[Start of section]
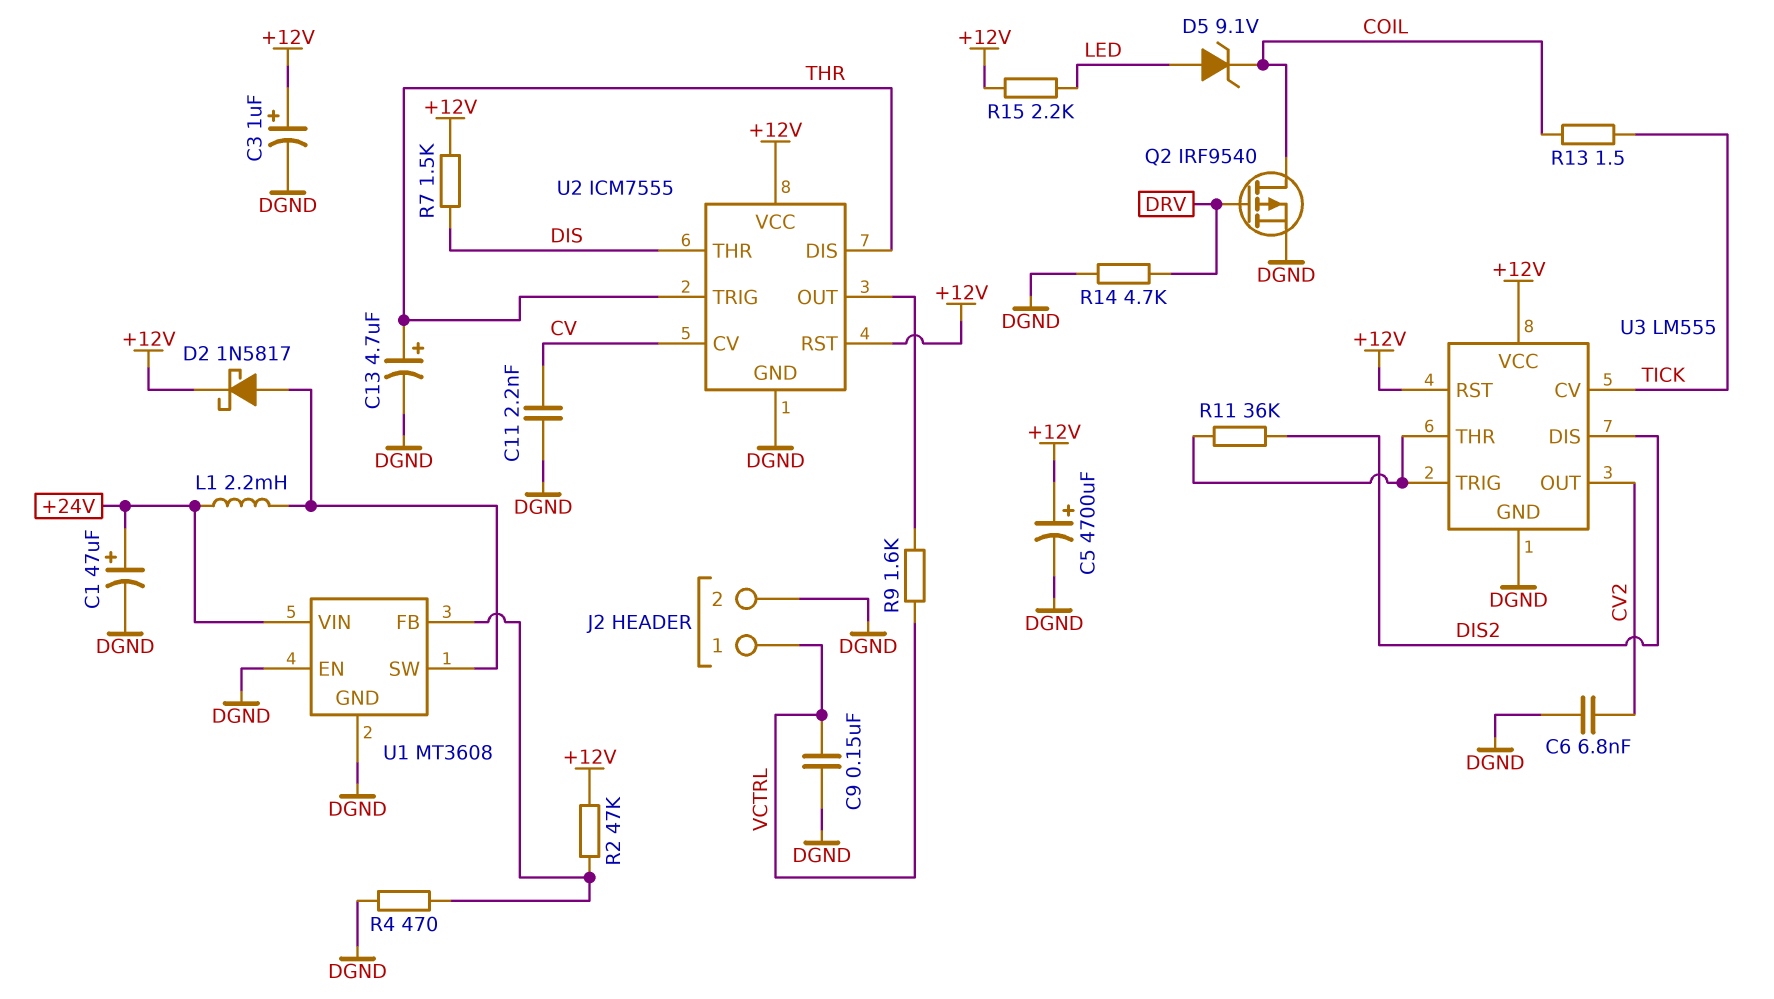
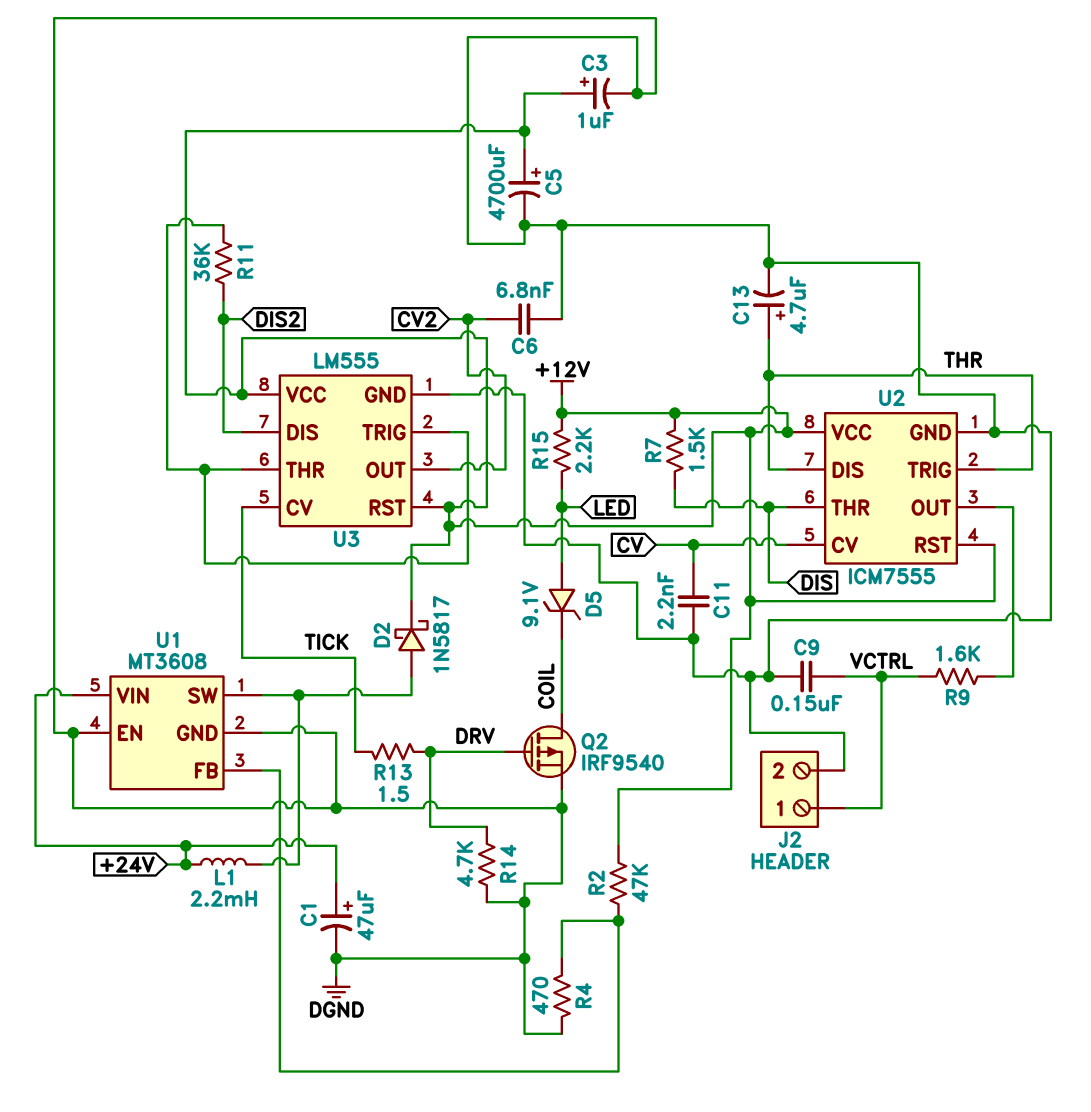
R13: 1.5 (COIL, TICK) -> 1.5 (DRV, TICK)

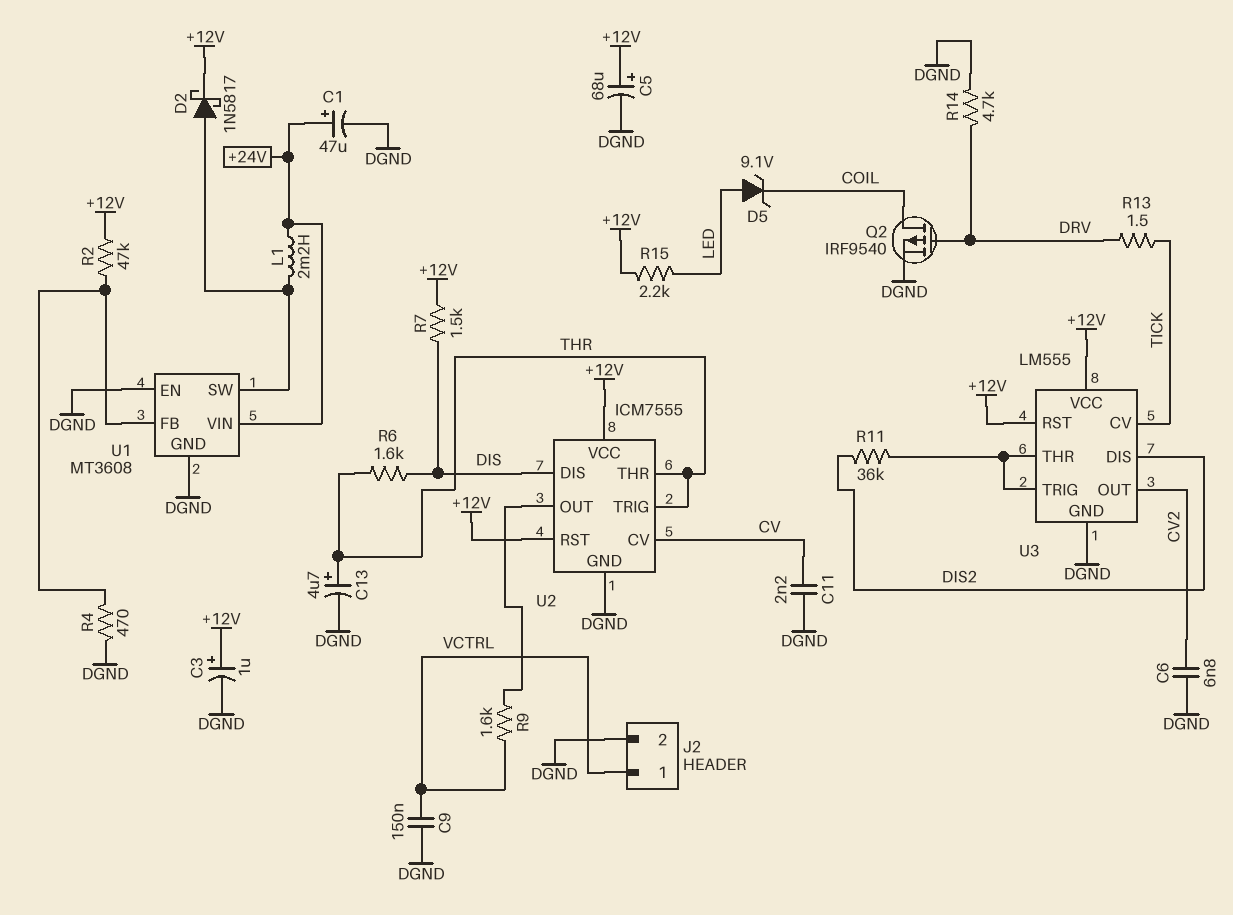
C5: 4700uF (plus +12V, minus DGND) -> 68uF (plus +12V, minus DGND)
R6: none -> 1.6k (DIS, THR)
U2 pin DIS: THR -> DIS
U2 pin THR: DIS -> THR

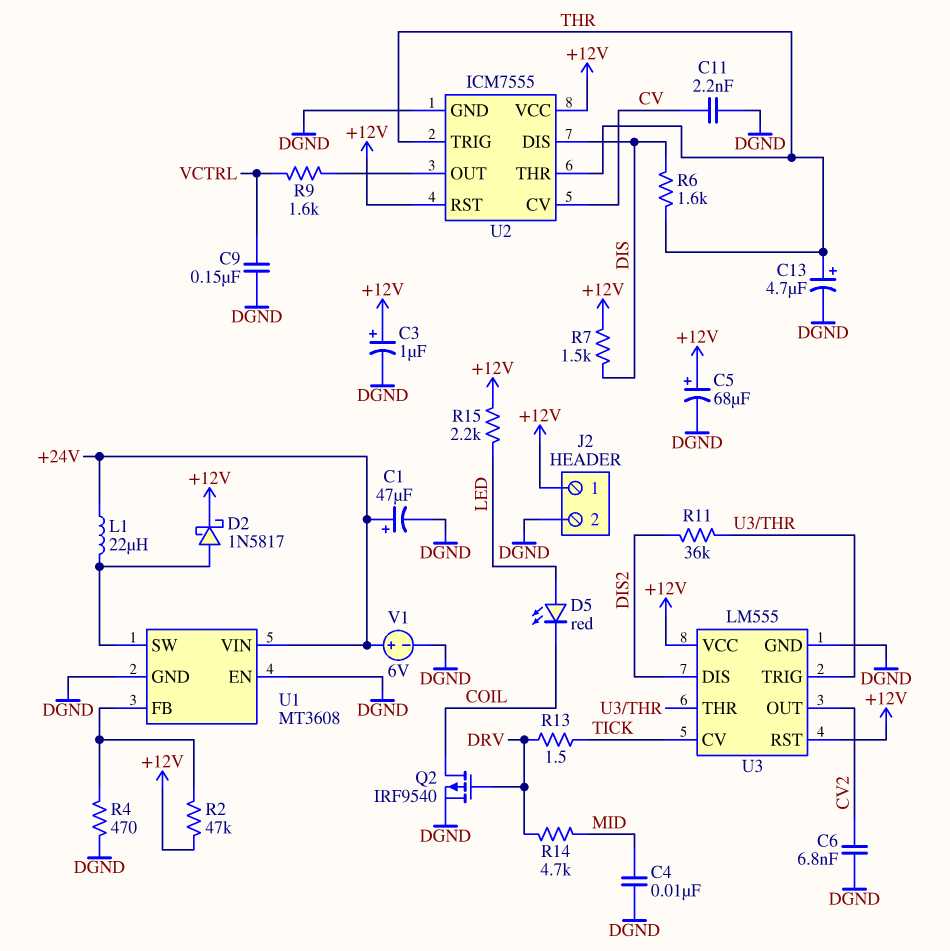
C4: none -> 10nF (DGND, MID)
D5: zener 9.1V (A LED, K COIL) -> LED red (A LED, K COIL)
J2 pin 1: VCTRL -> +12V
L1: 2.2mH (+24V, U1/SW) -> 22uH (+24V, U1/SW)
R14: 4.7k (DGND, DRV) -> 4.7k (DRV, MID)
V1: none -> 6V (plus +24V, minus DGND)

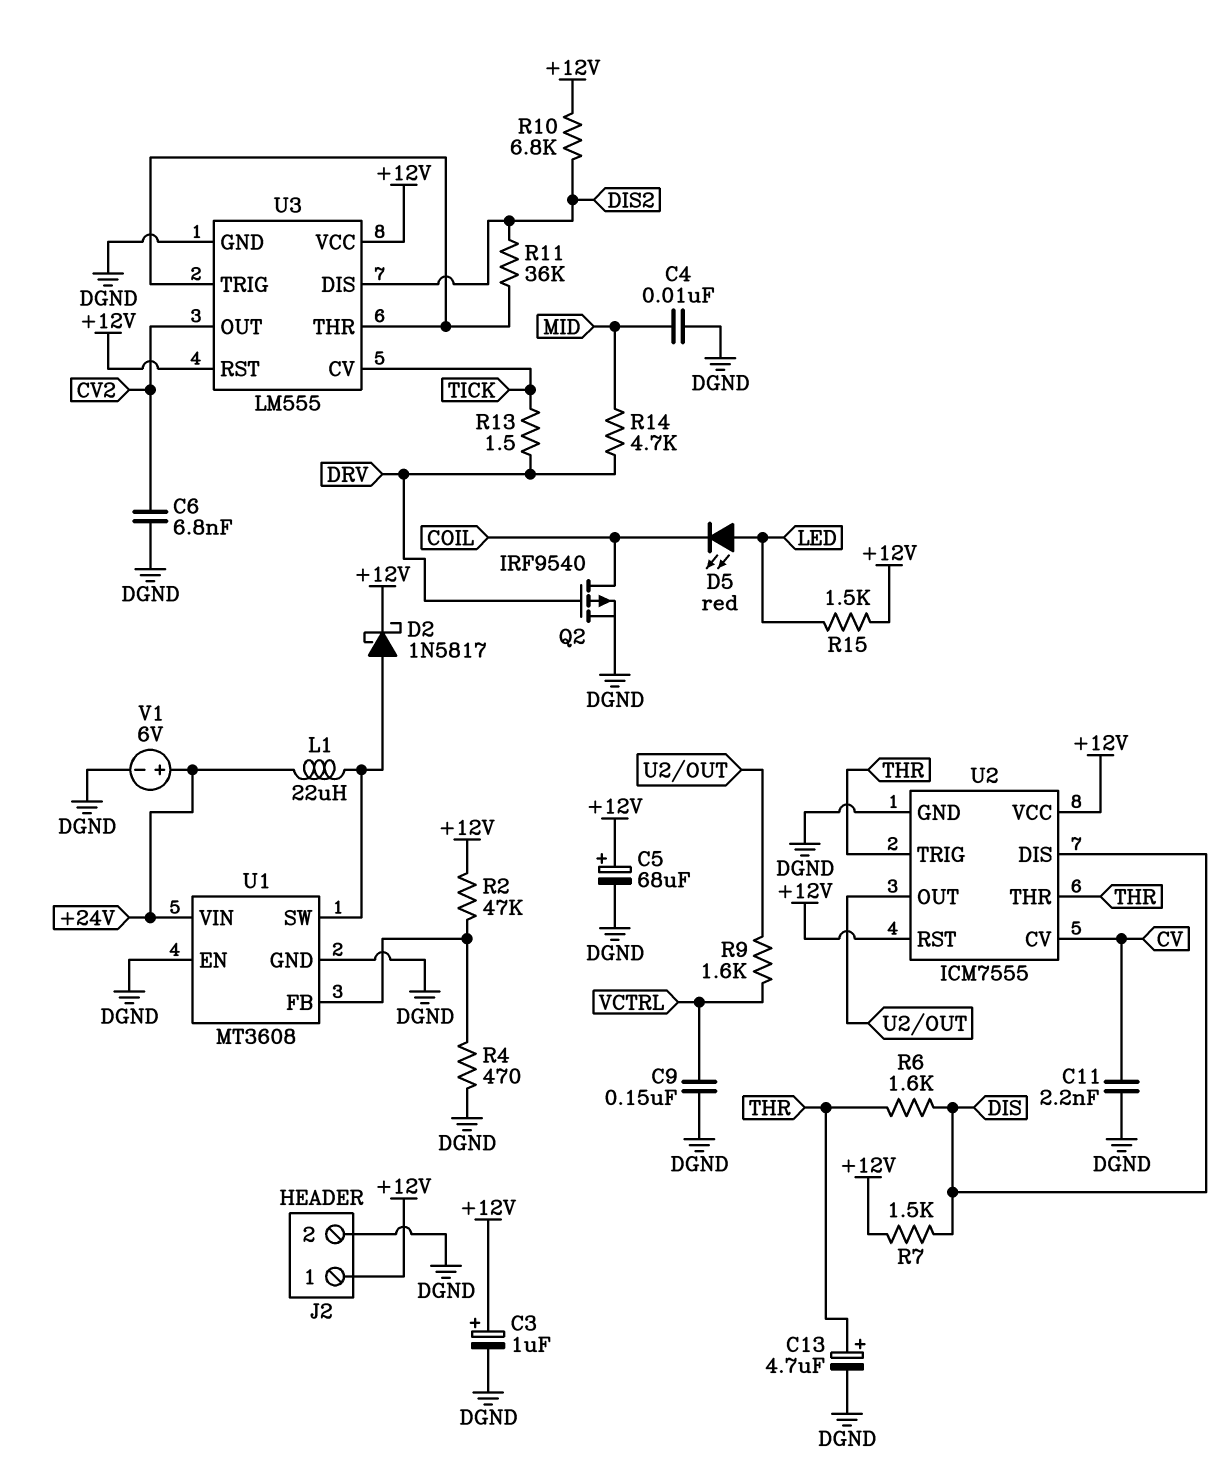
C1: 47uF (plus +24V, minus DGND) -> none
R10: none -> 6.8k (+12V, DIS2)
R15: 2.2k (+12V, LED) -> 1.5k (+12V, LED)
[End of section]
## HOW TO COMPLETE THIS TASK
Restate each entry word for word, leaving out any pictures.

## RESPONSE TO THE EXERCISE
R13: 1.5 (COIL, TICK) -> 1.5 (DRV, TICK)

C5: 4700uF (plus +12V, minus DGND) -> 68uF (plus +12V, minus DGND)
R6: none -> 1.6k (DIS, THR)
U2 pin DIS: THR -> DIS
U2 pin THR: DIS -> THR

C4: none -> 10nF (DGND, MID)
D5: zener 9.1V (A LED, K COIL) -> LED red (A LED, K COIL)
J2 pin 1: VCTRL -> +12V
L1: 2.2mH (+24V, U1/SW) -> 22uH (+24V, U1/SW)
R14: 4.7k (DGND, DRV) -> 4.7k (DRV, MID)
V1: none -> 6V (plus +24V, minus DGND)

C1: 47uF (plus +24V, minus DGND) -> none
R10: none -> 6.8k (+12V, DIS2)
R15: 2.2k (+12V, LED) -> 1.5k (+12V, LED)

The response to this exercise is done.